Segment Start: Data to process
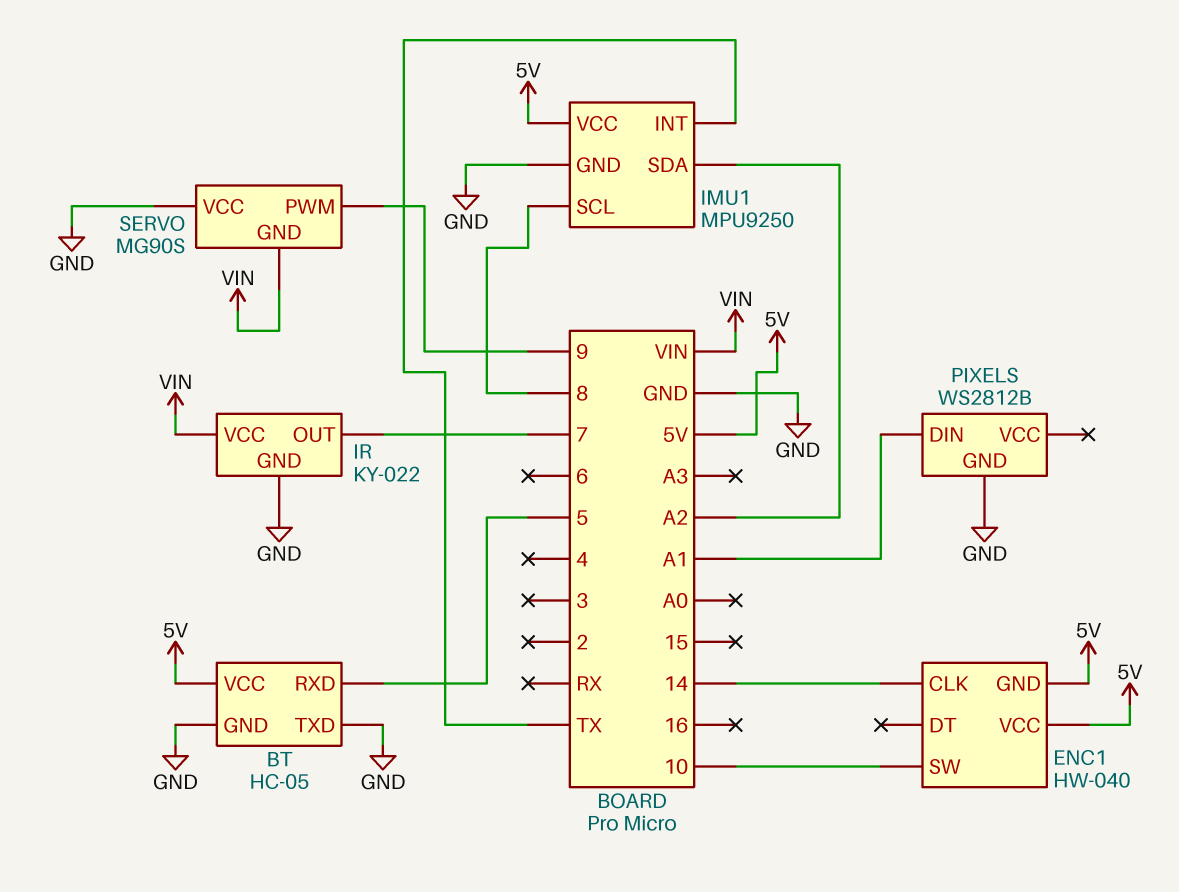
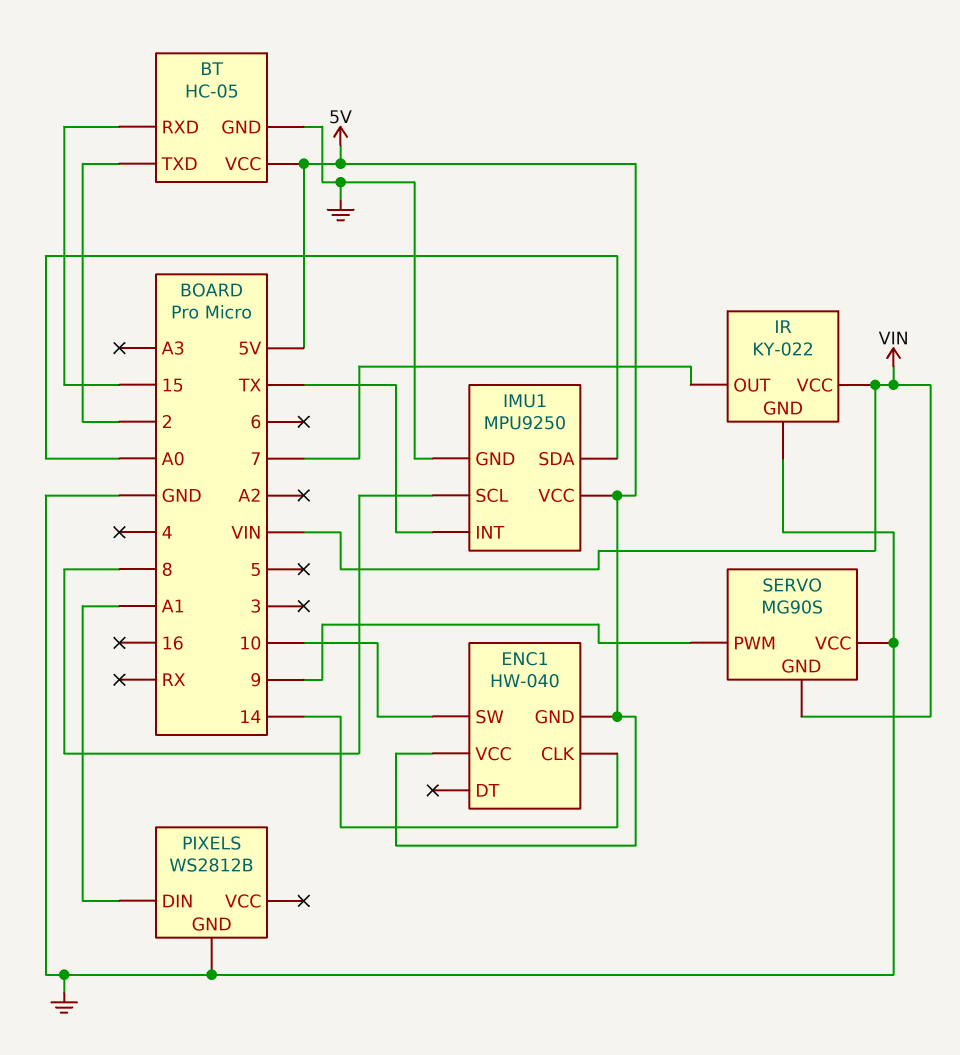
BT pin RXD: 5 -> 15
BT pin TXD: GND -> 2
IMU1 pin SDA: A2 -> A0

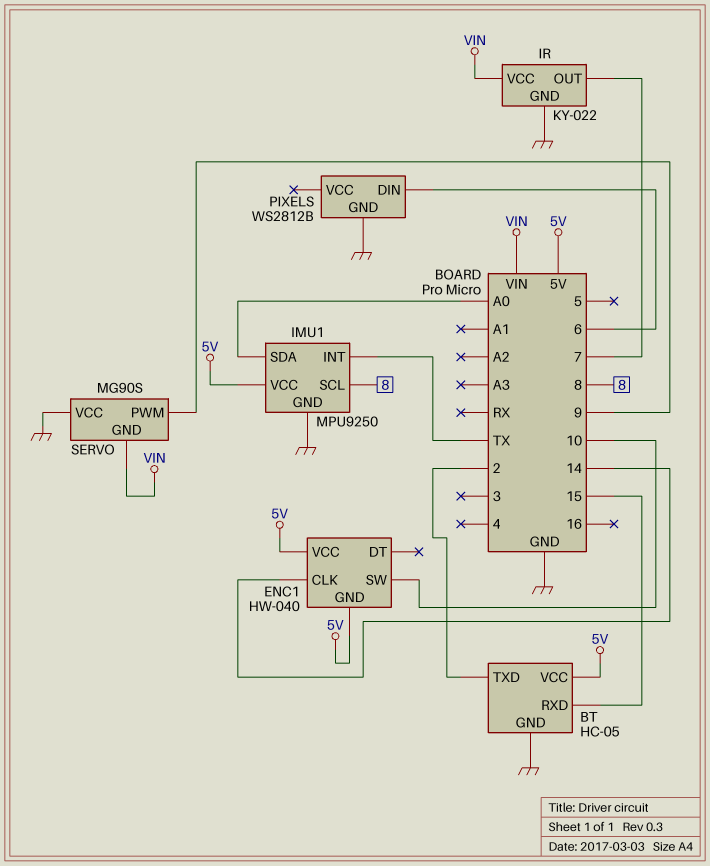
PIXELS pin DIN: A1 -> 6

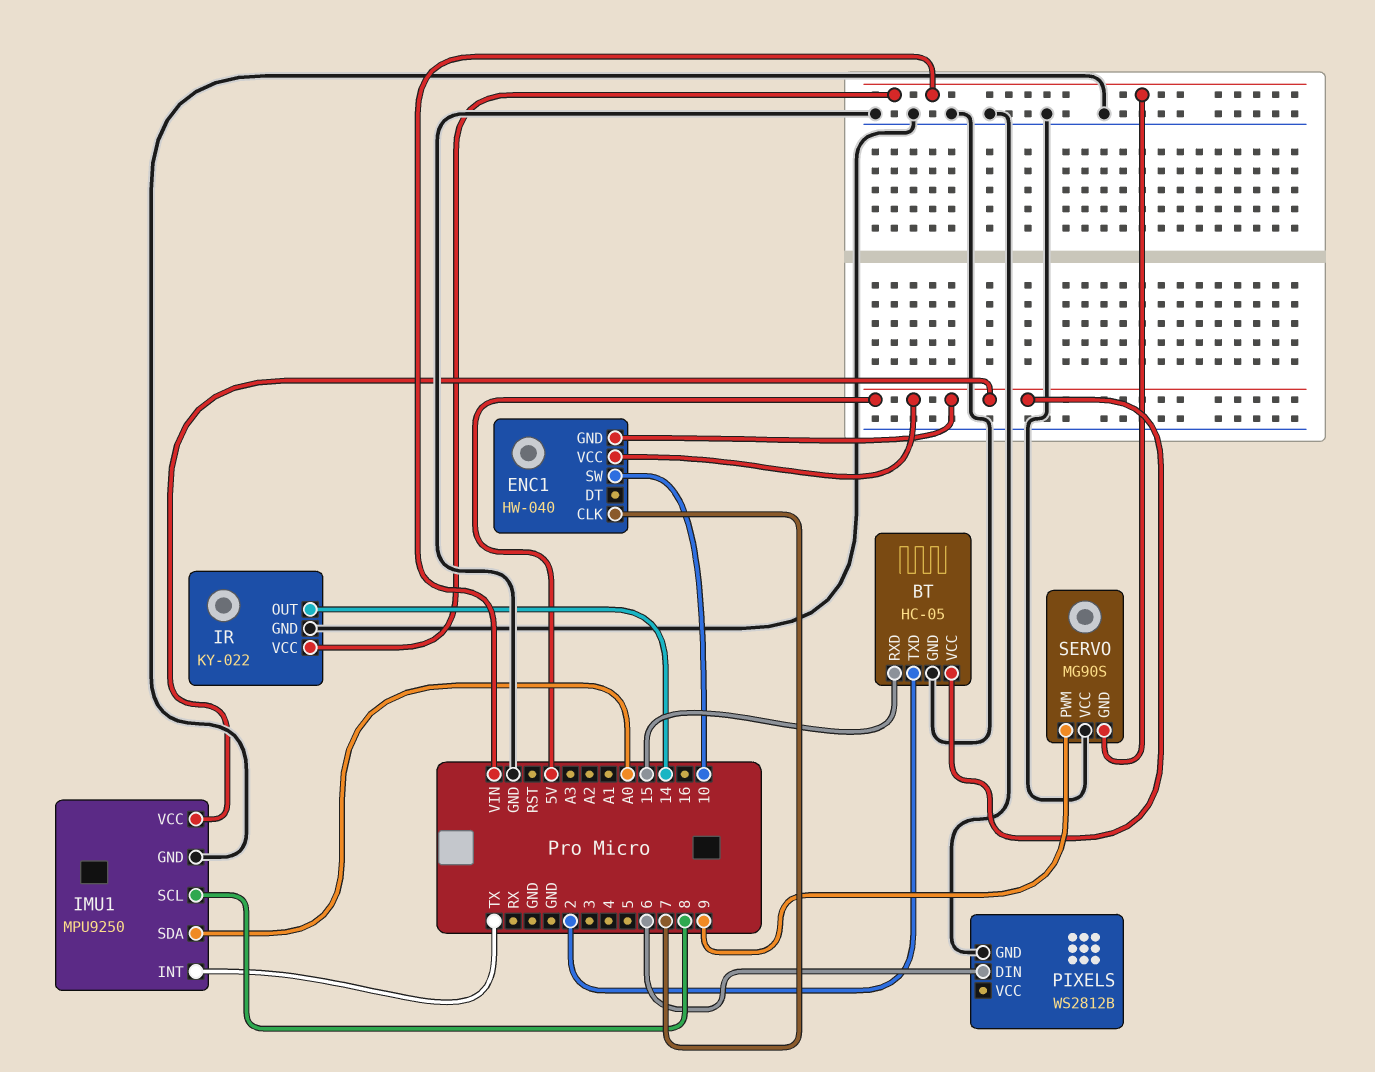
ENC1 pin CLK: 14 -> 7
IR pin OUT: 7 -> 14

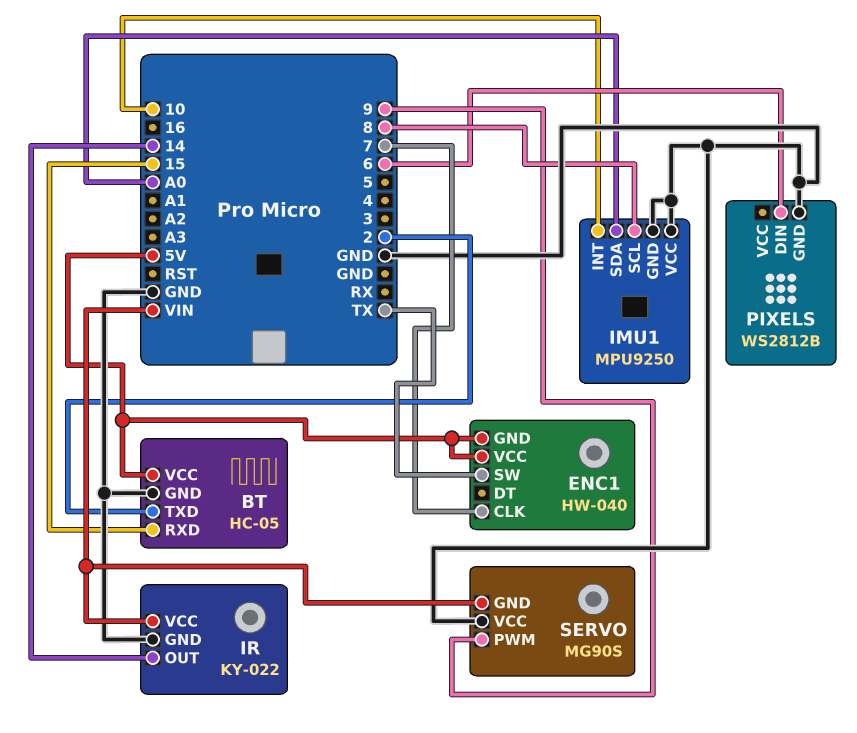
ENC1 pin SW: 10 -> TX
IMU1 pin INT: TX -> 10
IMU1 pin VCC: 5V -> GND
Segment End: Data to process
Take the lines from the one holding "IMU1 pin SDA: A2 -> A0" through the final line of the records above and output them exactly, both ends included, excluding pictures.

• **Output of the exercise**:
IMU1 pin SDA: A2 -> A0

PIXELS pin DIN: A1 -> 6

ENC1 pin CLK: 14 -> 7
IR pin OUT: 7 -> 14

ENC1 pin SW: 10 -> TX
IMU1 pin INT: TX -> 10
IMU1 pin VCC: 5V -> GND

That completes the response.